= Beginning of Section =

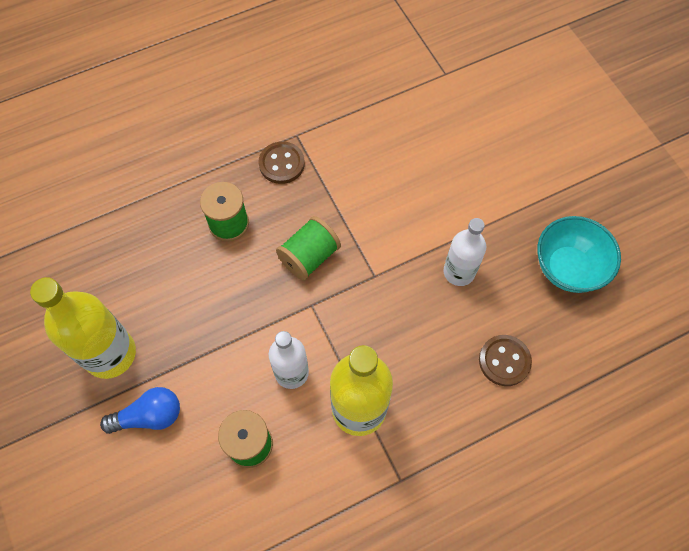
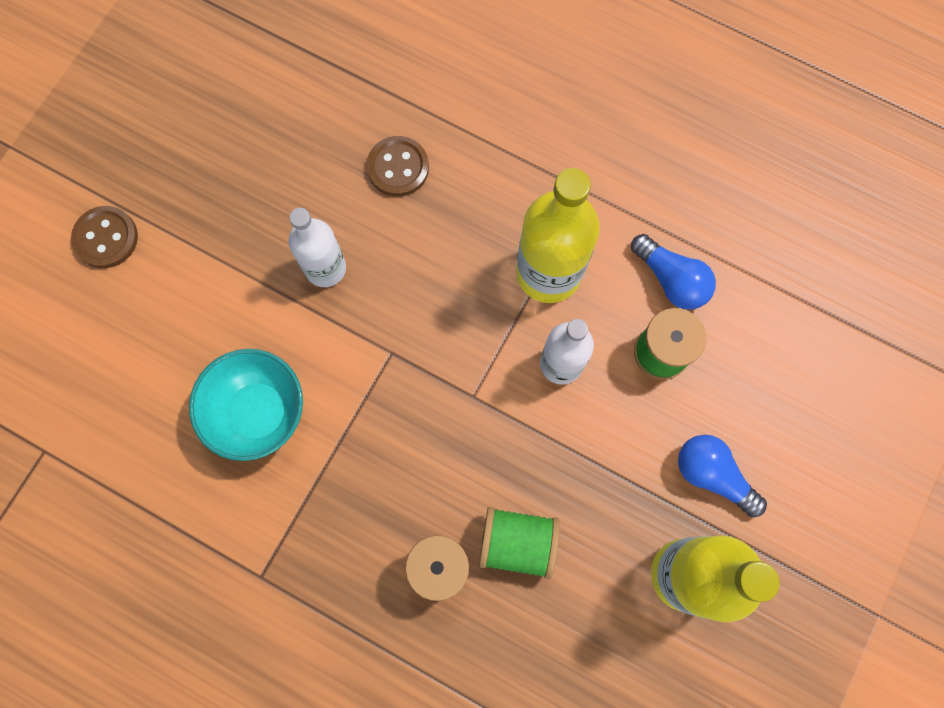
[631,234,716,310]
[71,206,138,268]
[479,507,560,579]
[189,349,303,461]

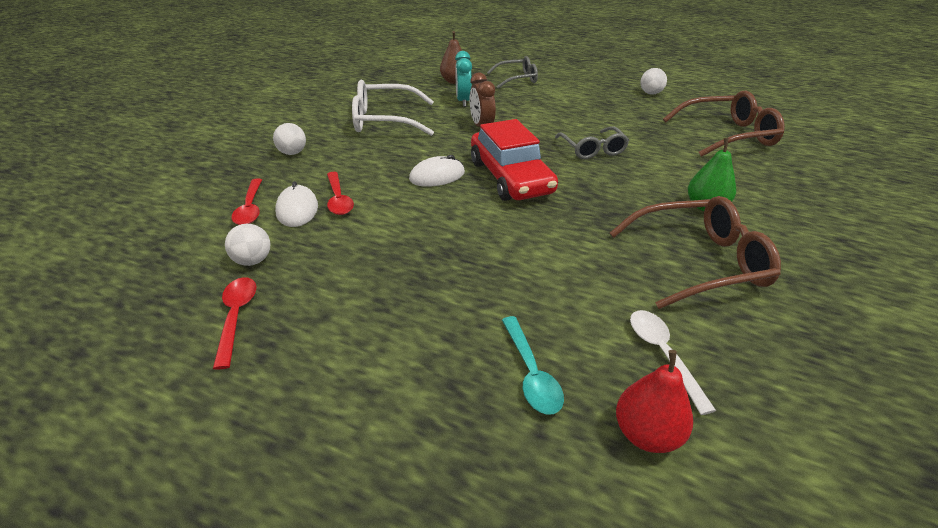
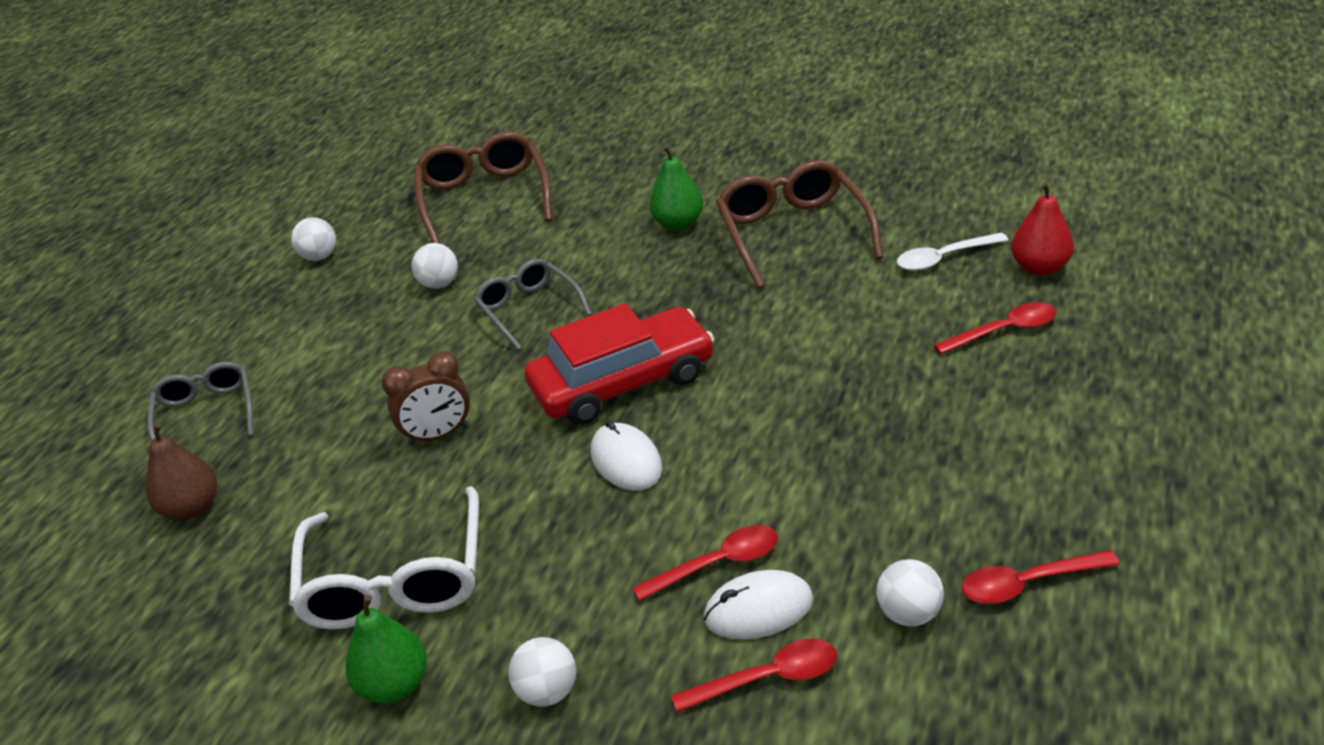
[455,51,472,107] (first image)
[346,595,427,704]
[411,243,458,289]
[934,302,1057,354]
[474,259,592,350]

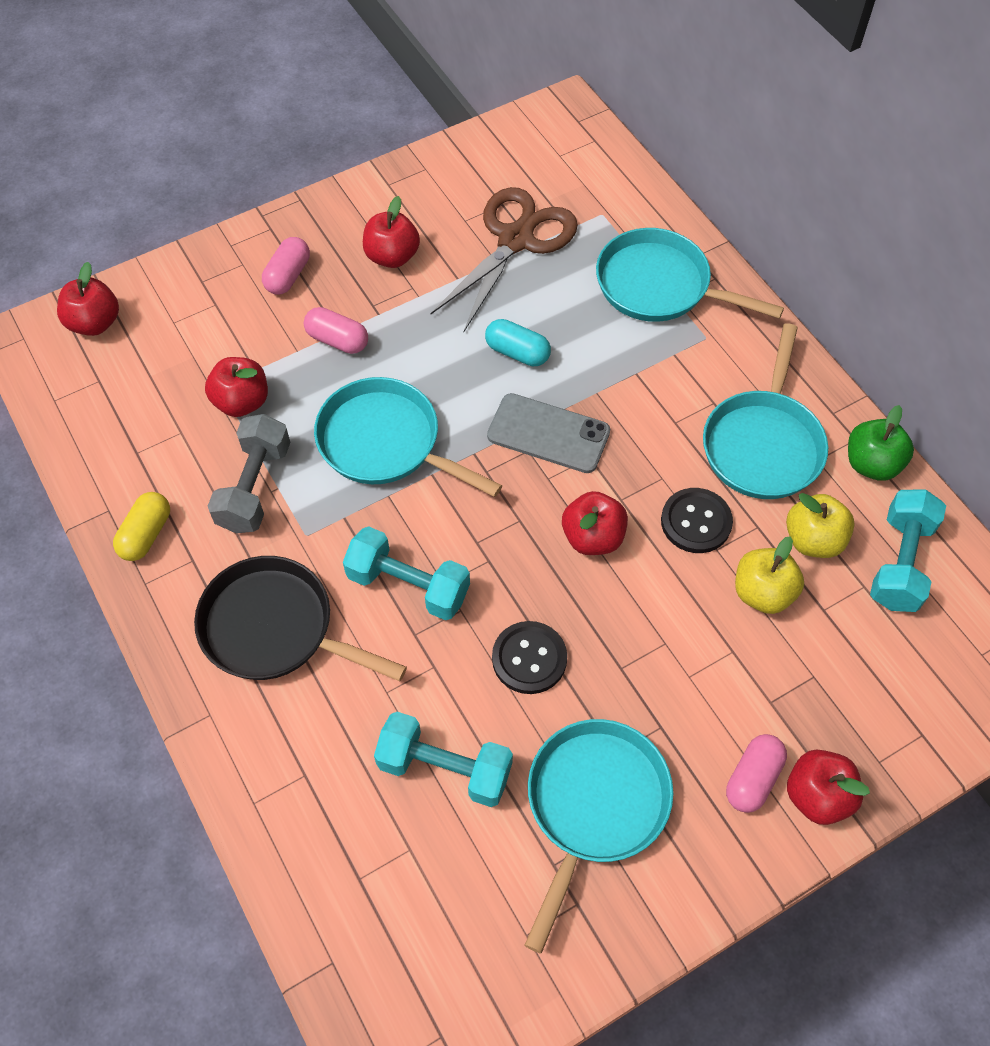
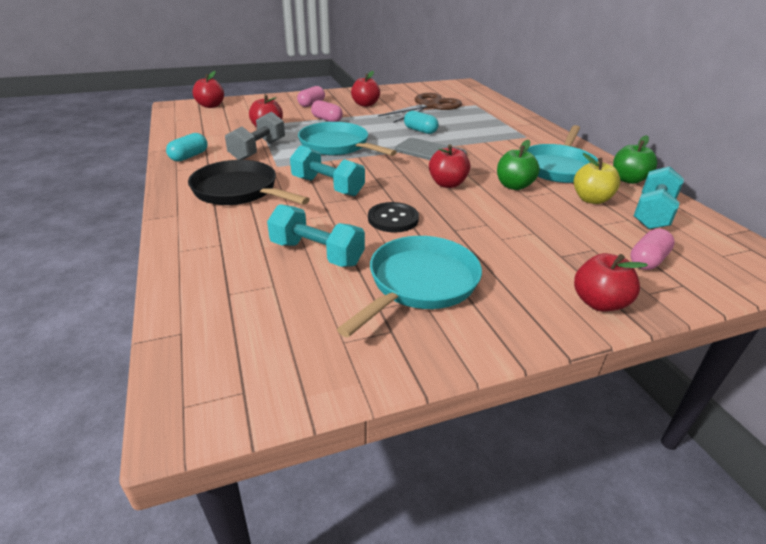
[596,228,784,322] (first image)
[735,536,804,614] (first image)
[630,229,675,270]
[497,140,540,190]
[166,133,207,161]

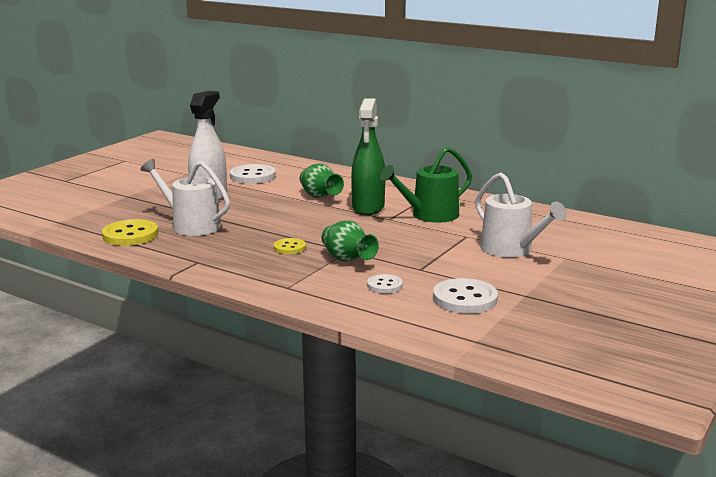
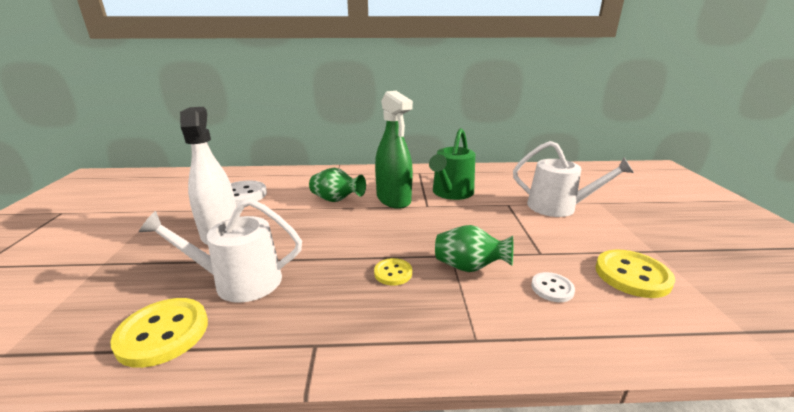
[595,249,675,298]

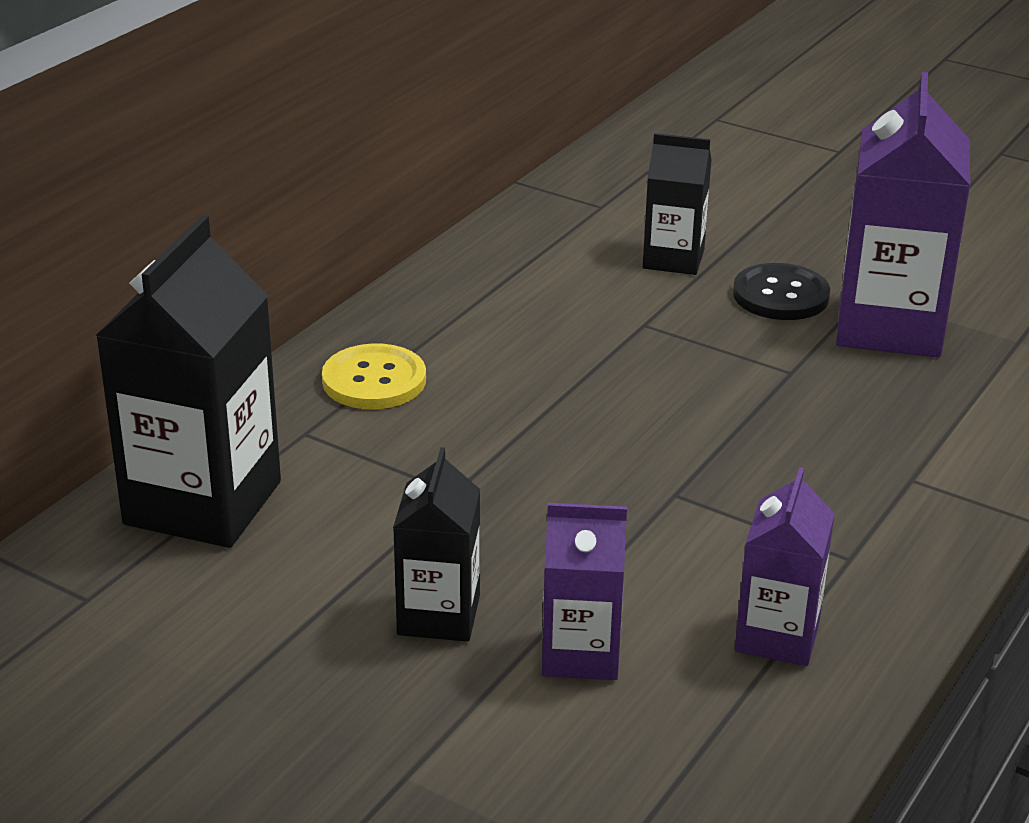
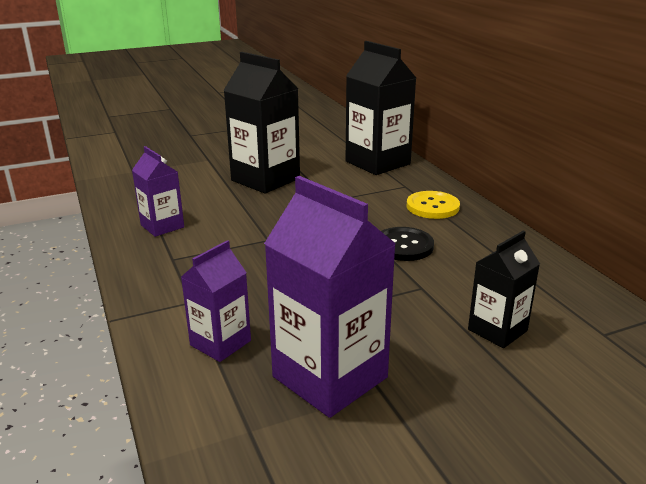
[181,240,251,362]
[381,227,434,261]
[223,52,300,194]

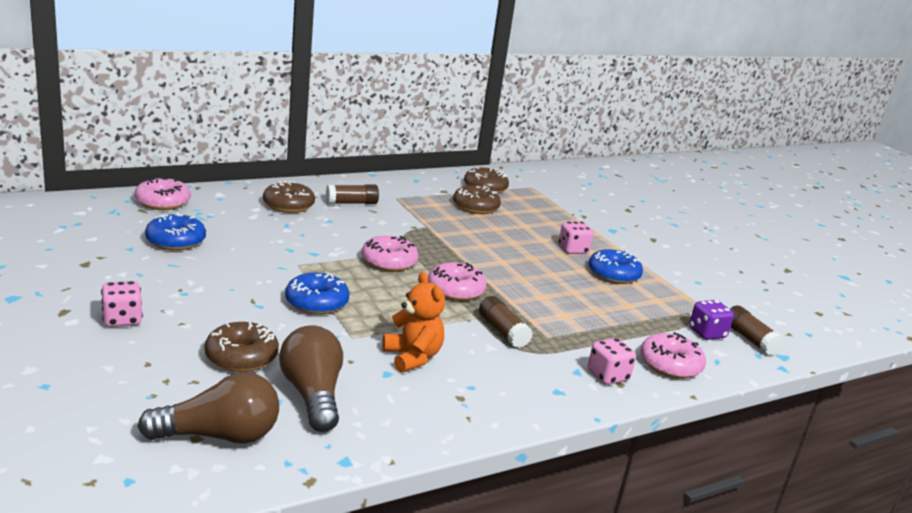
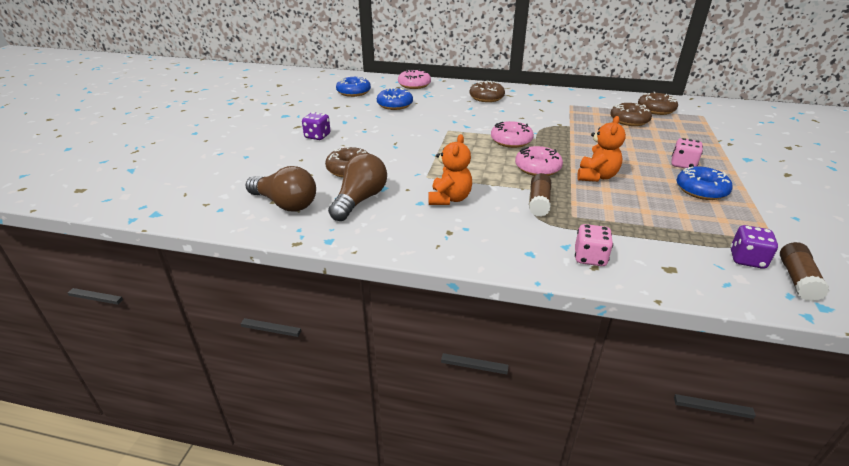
[326,185,379,204] (first image)
[640,332,706,379] (first image)
[577,116,626,182]
[336,77,371,97]
[302,112,331,140]

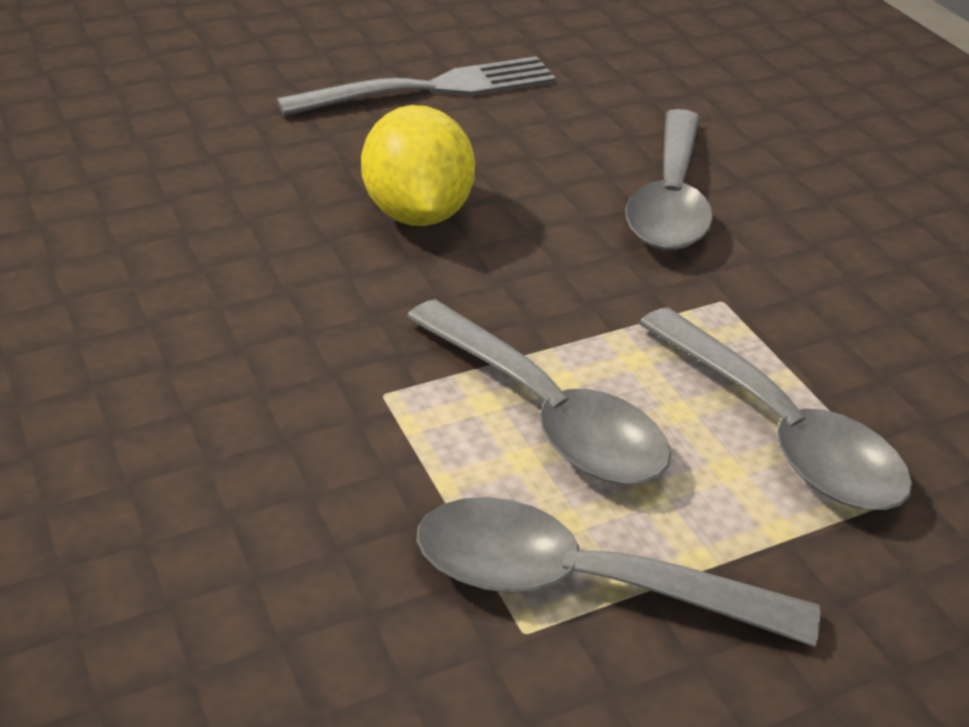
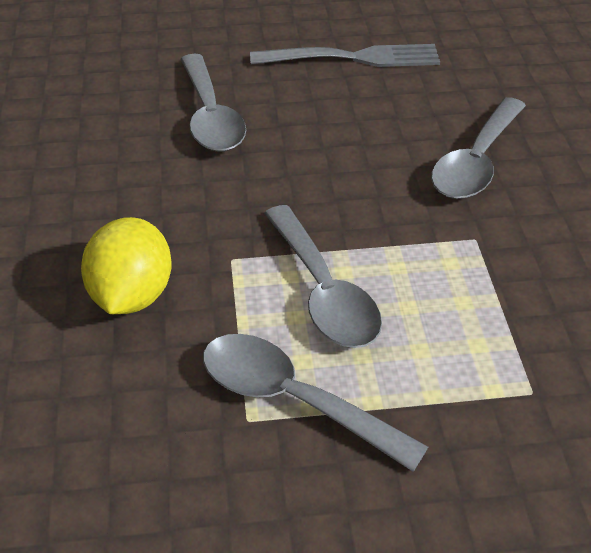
[81,217,172,314]
[180,54,246,152]

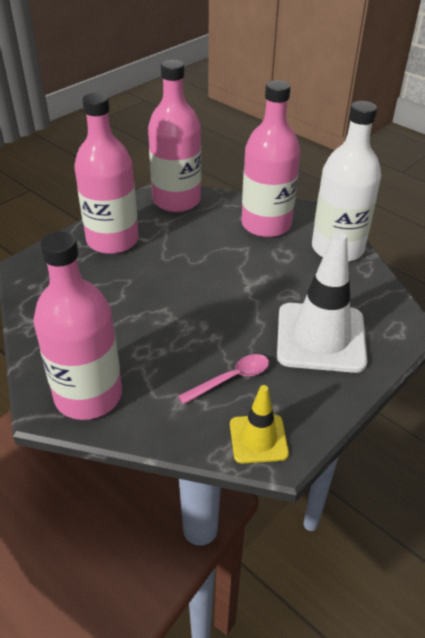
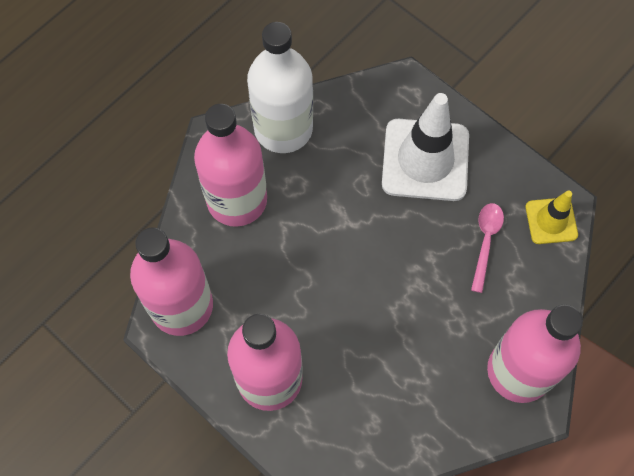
[471,203,504,293]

= End of Section =

- [Problem requirements]:
Exactly reproduce each entry, but drop the pictures.

- [Answer box]:
[631,234,716,310]
[71,206,138,268]
[479,507,560,579]
[189,349,303,461]

[455,51,472,107] (first image)
[346,595,427,704]
[411,243,458,289]
[934,302,1057,354]
[474,259,592,350]

[596,228,784,322] (first image)
[735,536,804,614] (first image)
[630,229,675,270]
[497,140,540,190]
[166,133,207,161]

[595,249,675,298]

[181,240,251,362]
[381,227,434,261]
[223,52,300,194]

[326,185,379,204] (first image)
[640,332,706,379] (first image)
[577,116,626,182]
[336,77,371,97]
[302,112,331,140]

[81,217,172,314]
[180,54,246,152]

[471,203,504,293]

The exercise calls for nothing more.